____ Exercise materials

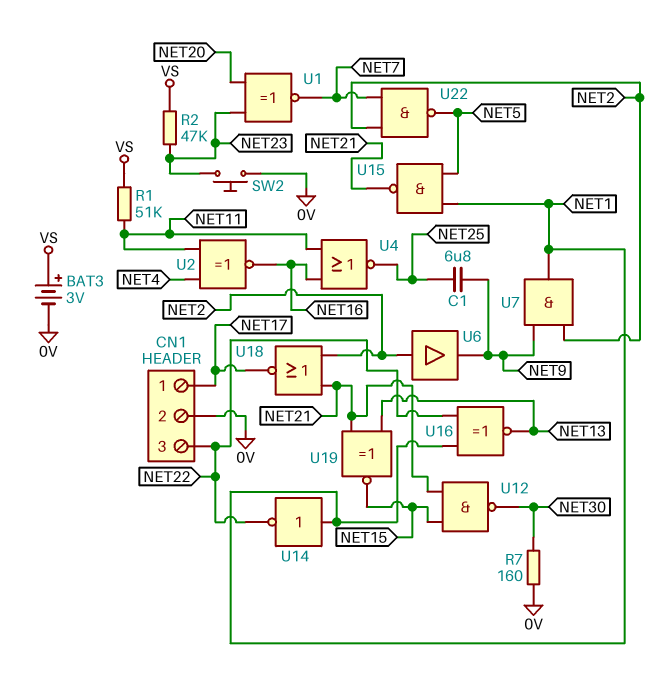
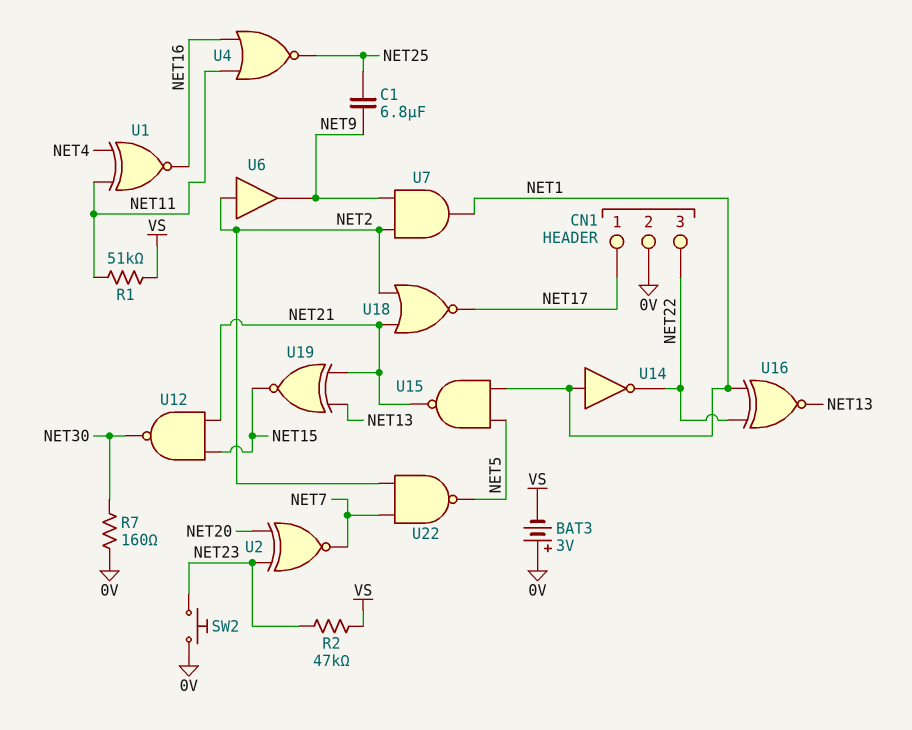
BAT3: 3V (plus VS, minus 0V) -> 3V (plus 0V, minus VS)
U1: XNOR (in NET20, in NET23, out NET7) -> XNOR (in NET4, in NET11, out NET16)
U2: XNOR (in NET4, in NET11, out NET16) -> XNOR (in NET20, in NET23, out NET7)

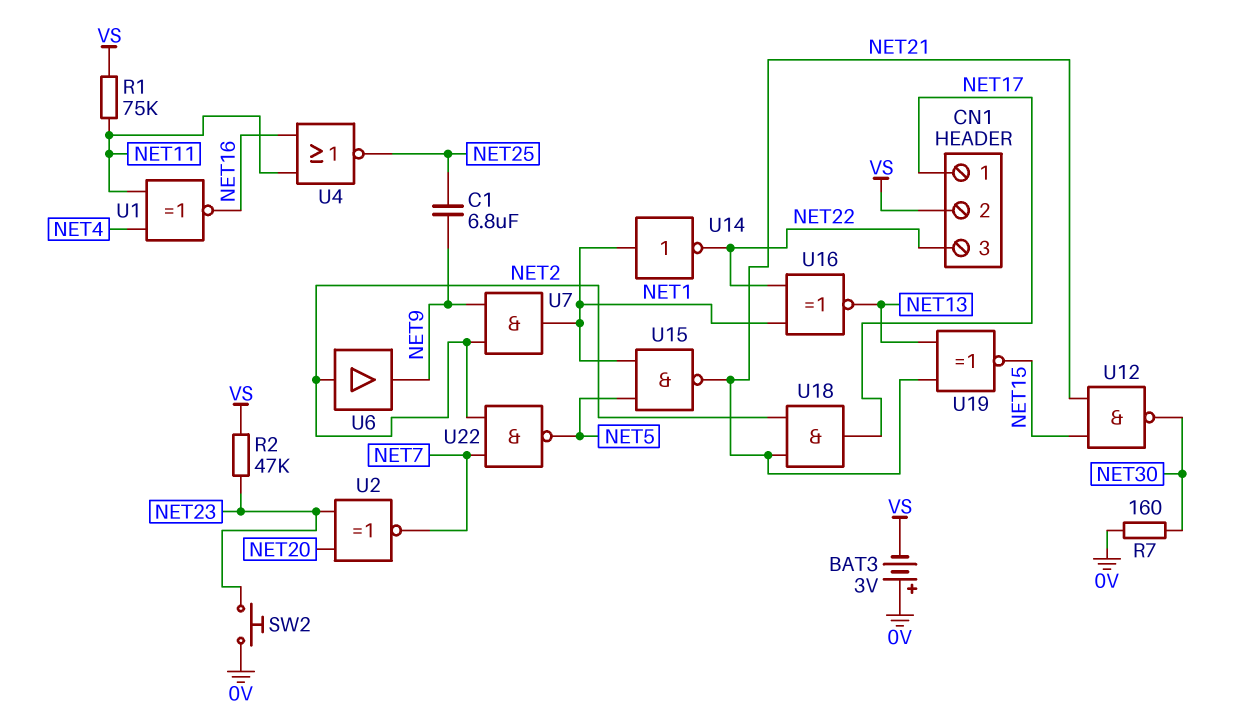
CN1 pin 2: 0V -> VS
R1: 51k (NET11, VS) -> 75k (NET11, VS)
U18: NOR (in NET2, in NET21, out NET17) -> AND (in NET2, in NET21, out NET17)

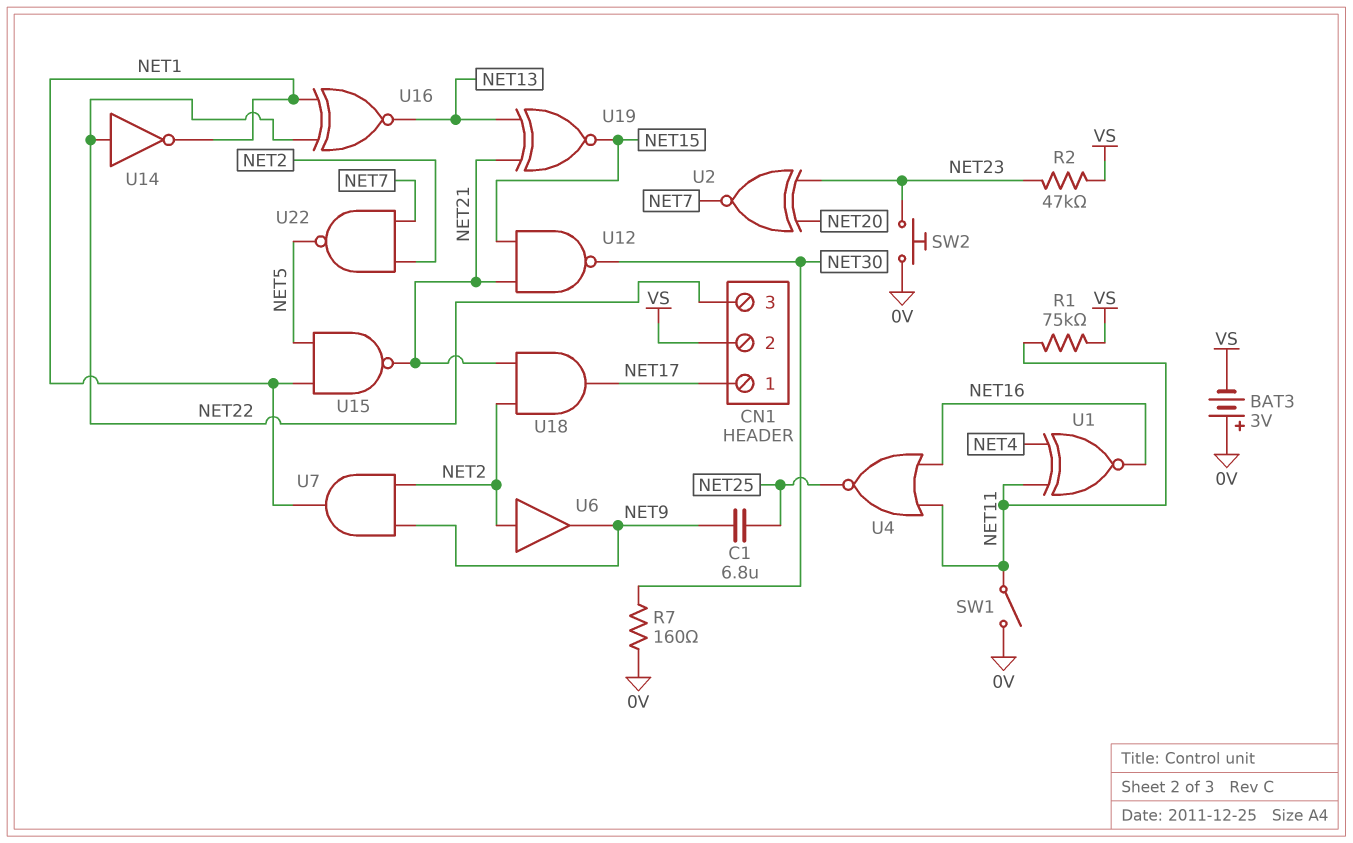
SW1: none -> switch (0V, NET11)
U14: NOT (in NET1, out NET22) -> NOT (in NET22, out NET1)

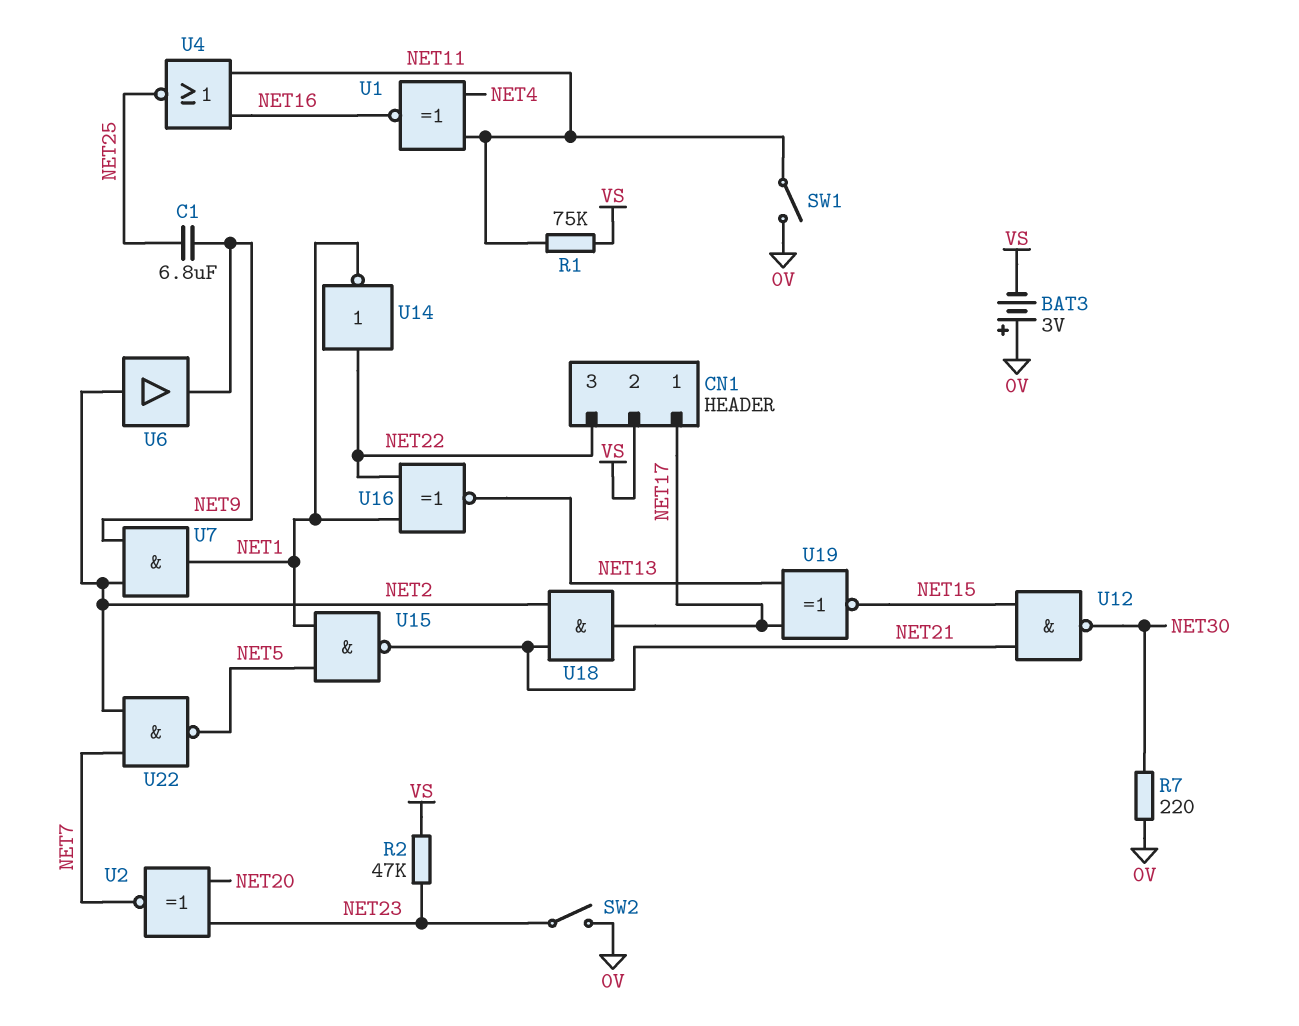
R7: 160 (0V, NET30) -> 220 (0V, NET30)
SW2: button (0V, NET23) -> switch (0V, NET23)
U19: XNOR (in NET13, in NET21, out NET15) -> XNOR (in NET13, in NET17, out NET15)

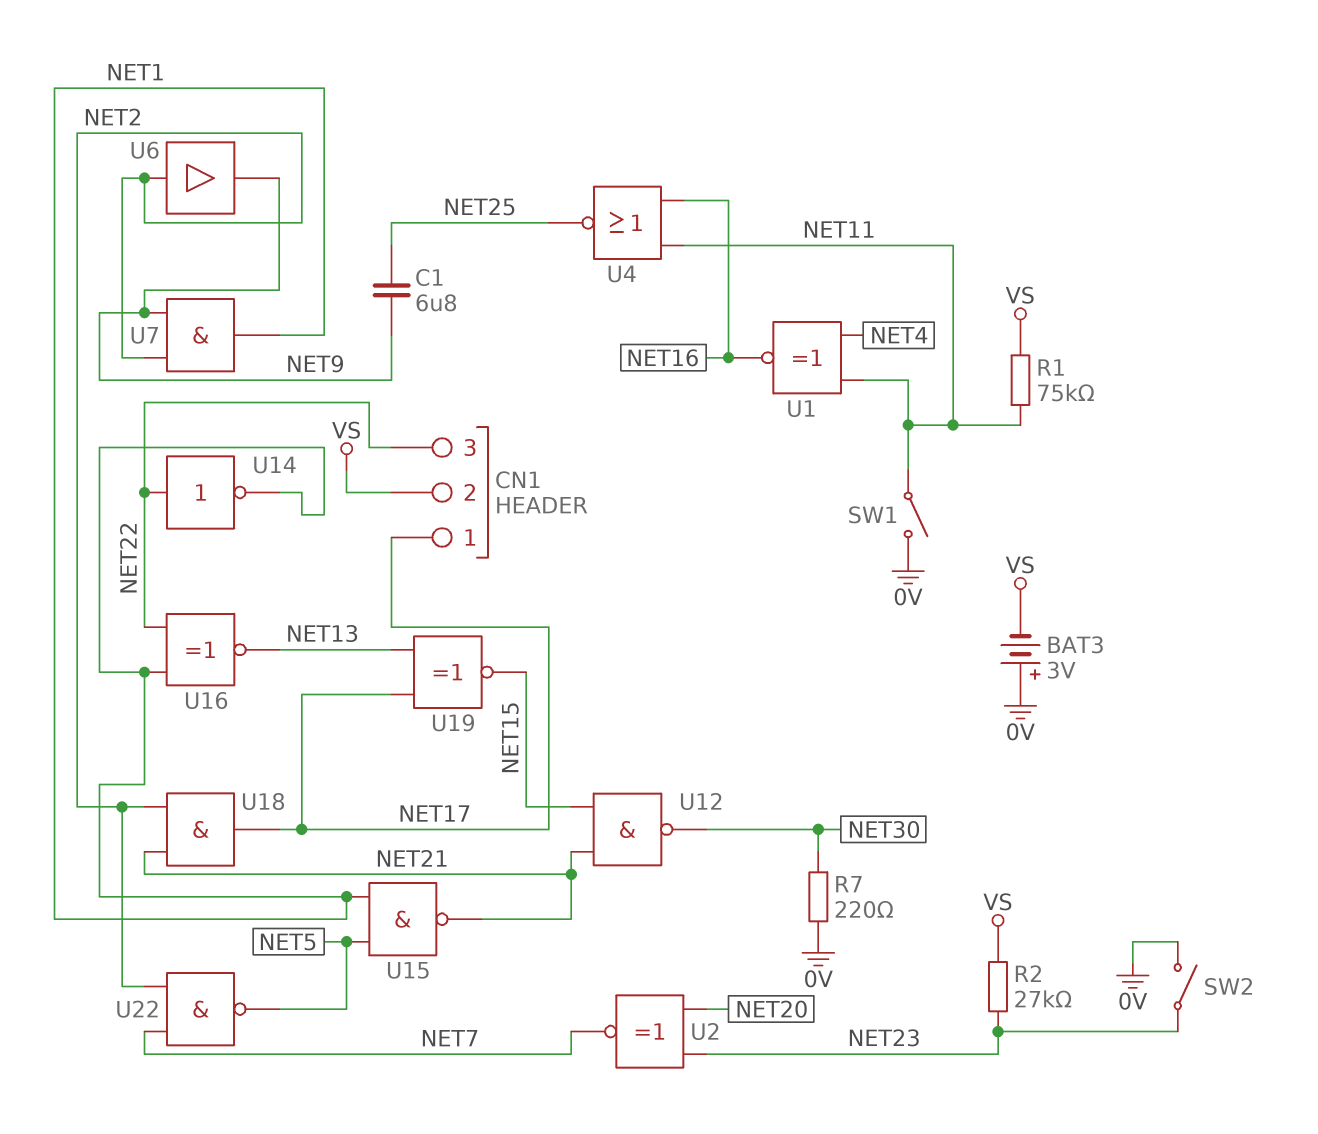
R2: 47k (NET23, VS) -> 27k (NET23, VS)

________

Your instructions: Leaving out every picture, repeat the records above exactly as they stand.

Response area:
BAT3: 3V (plus VS, minus 0V) -> 3V (plus 0V, minus VS)
U1: XNOR (in NET20, in NET23, out NET7) -> XNOR (in NET4, in NET11, out NET16)
U2: XNOR (in NET4, in NET11, out NET16) -> XNOR (in NET20, in NET23, out NET7)

CN1 pin 2: 0V -> VS
R1: 51k (NET11, VS) -> 75k (NET11, VS)
U18: NOR (in NET2, in NET21, out NET17) -> AND (in NET2, in NET21, out NET17)

SW1: none -> switch (0V, NET11)
U14: NOT (in NET1, out NET22) -> NOT (in NET22, out NET1)

R7: 160 (0V, NET30) -> 220 (0V, NET30)
SW2: button (0V, NET23) -> switch (0V, NET23)
U19: XNOR (in NET13, in NET21, out NET15) -> XNOR (in NET13, in NET17, out NET15)

R2: 47k (NET23, VS) -> 27k (NET23, VS)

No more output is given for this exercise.